> _WHAT THIS TASK INVOLVES_
Reproduce every row below word for word, leaving out the picture lines.

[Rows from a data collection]

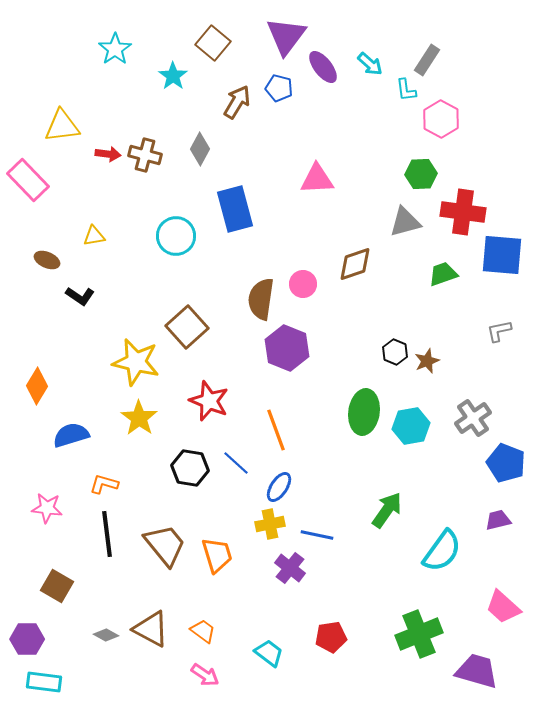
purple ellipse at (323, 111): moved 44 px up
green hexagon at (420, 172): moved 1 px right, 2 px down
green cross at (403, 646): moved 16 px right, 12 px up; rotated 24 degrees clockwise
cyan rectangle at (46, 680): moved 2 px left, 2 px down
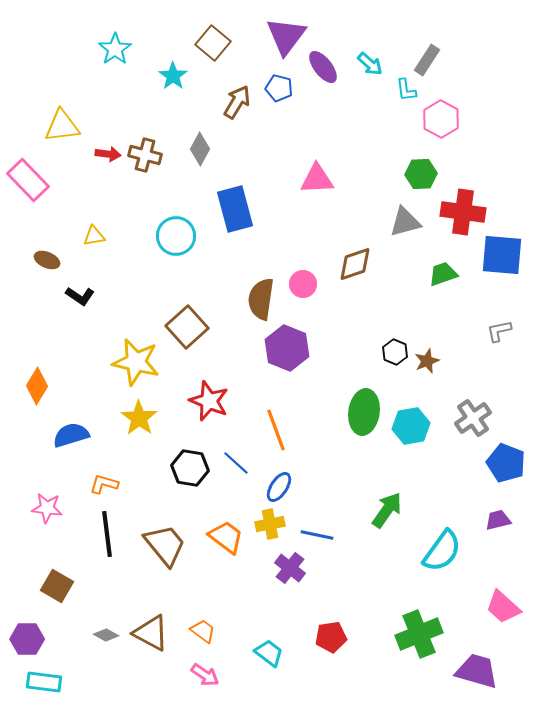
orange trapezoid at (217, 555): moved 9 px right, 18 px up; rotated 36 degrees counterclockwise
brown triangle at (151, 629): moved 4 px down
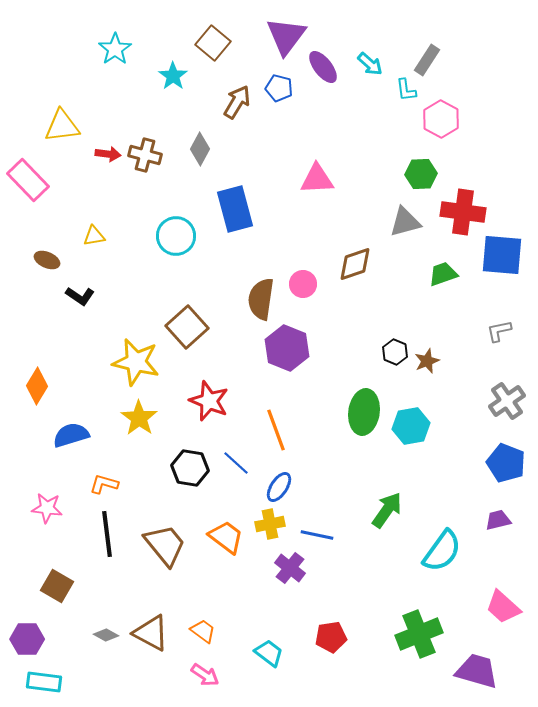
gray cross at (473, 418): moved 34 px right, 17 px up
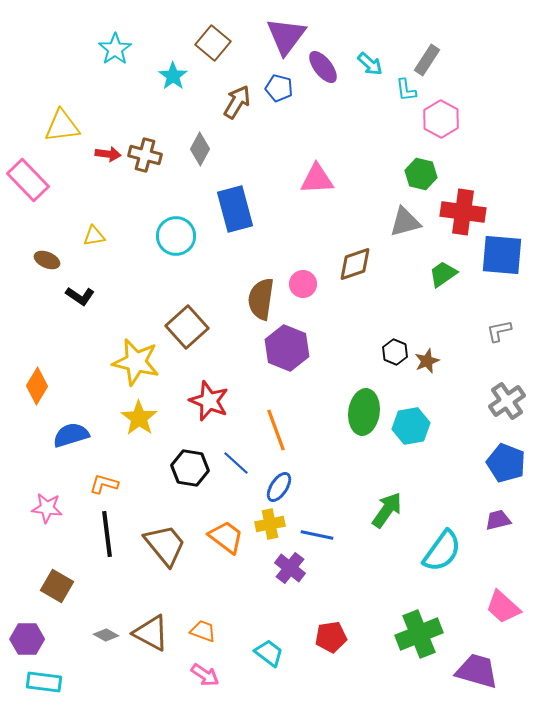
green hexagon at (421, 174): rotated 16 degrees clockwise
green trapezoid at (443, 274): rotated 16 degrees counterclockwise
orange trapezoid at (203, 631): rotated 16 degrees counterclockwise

> _EXPECTED ANSWER_
purple ellipse at (323, 111): moved 44 px up
green hexagon at (420, 172): moved 1 px right, 2 px down
green cross at (403, 646): moved 16 px right, 12 px up; rotated 24 degrees clockwise
cyan rectangle at (46, 680): moved 2 px left, 2 px down
orange trapezoid at (217, 555): moved 9 px right, 18 px up; rotated 36 degrees counterclockwise
brown triangle at (151, 629): moved 4 px down
gray cross at (473, 418): moved 34 px right, 17 px up
green hexagon at (421, 174): rotated 16 degrees clockwise
green trapezoid at (443, 274): rotated 16 degrees counterclockwise
orange trapezoid at (203, 631): rotated 16 degrees counterclockwise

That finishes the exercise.